Data listing.
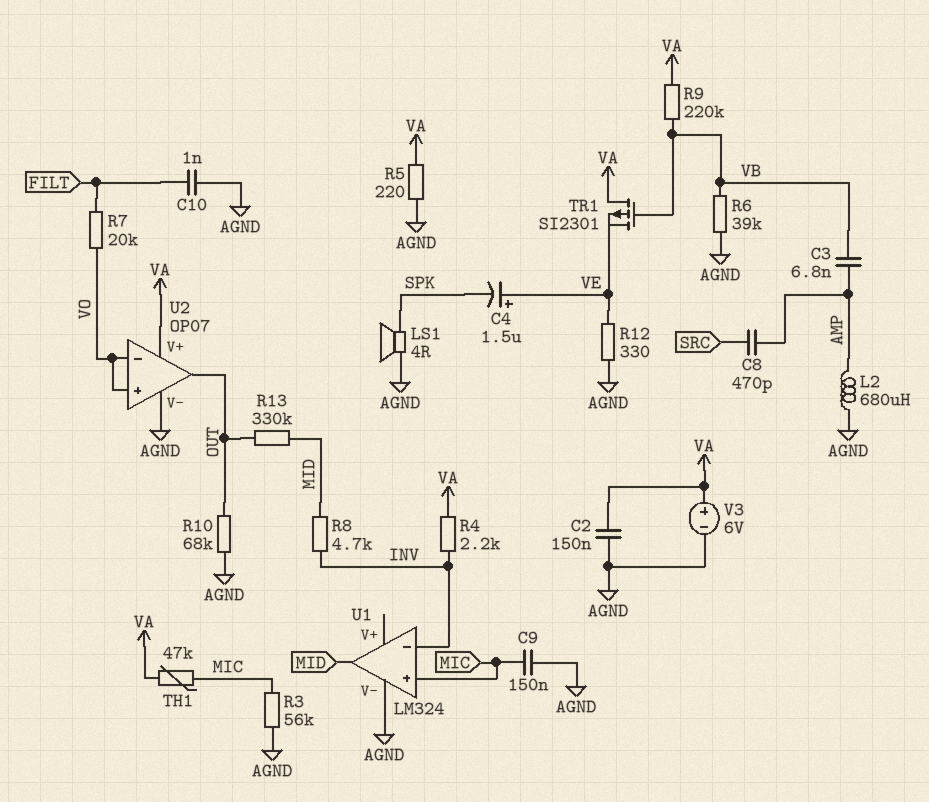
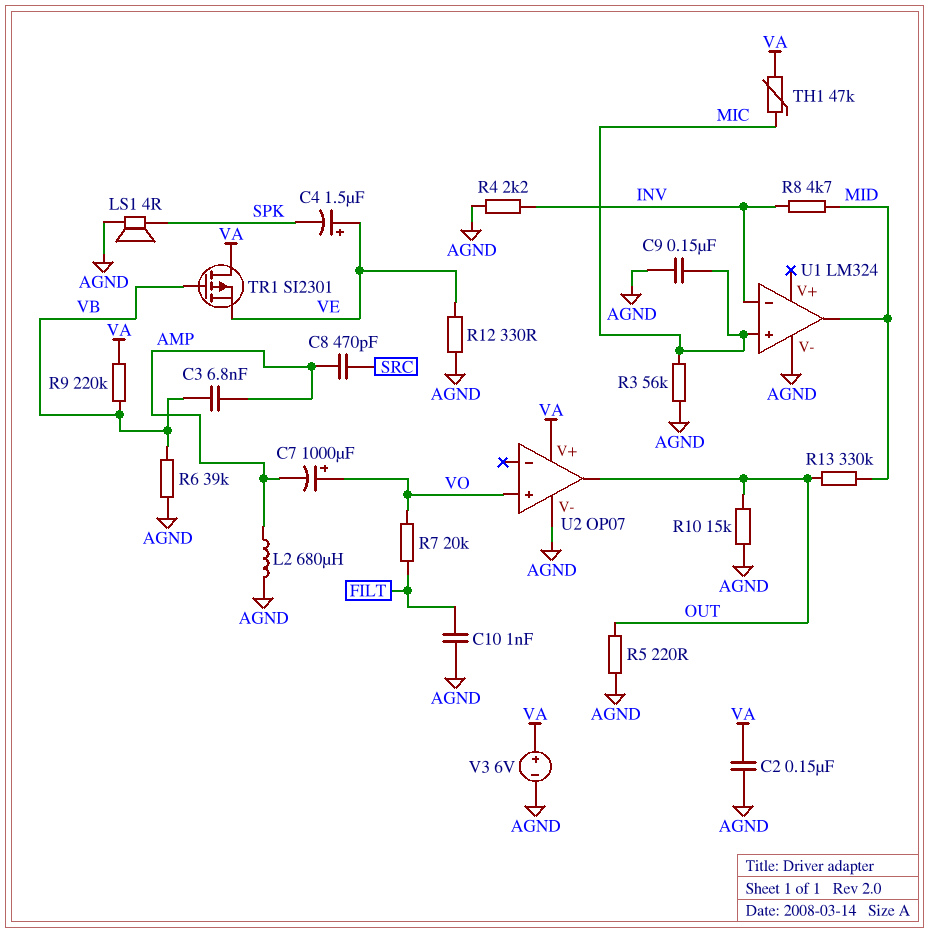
C7: none -> 1000uF (plus VO, minus AMP)
R4: 2.2k (INV, VA) -> 2.2k (AGND, INV)
R5: 220 (AGND, VA) -> 220 (AGND, OUT)
R10: 68k (AGND, OUT) -> 15k (AGND, OUT)
U2 pin in-: VO -> none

Task requirements. An exact reproduction of the material above is needed, without its pictures.

Output below.
C7: none -> 1000uF (plus VO, minus AMP)
R4: 2.2k (INV, VA) -> 2.2k (AGND, INV)
R5: 220 (AGND, VA) -> 220 (AGND, OUT)
R10: 68k (AGND, OUT) -> 15k (AGND, OUT)
U2 pin in-: VO -> none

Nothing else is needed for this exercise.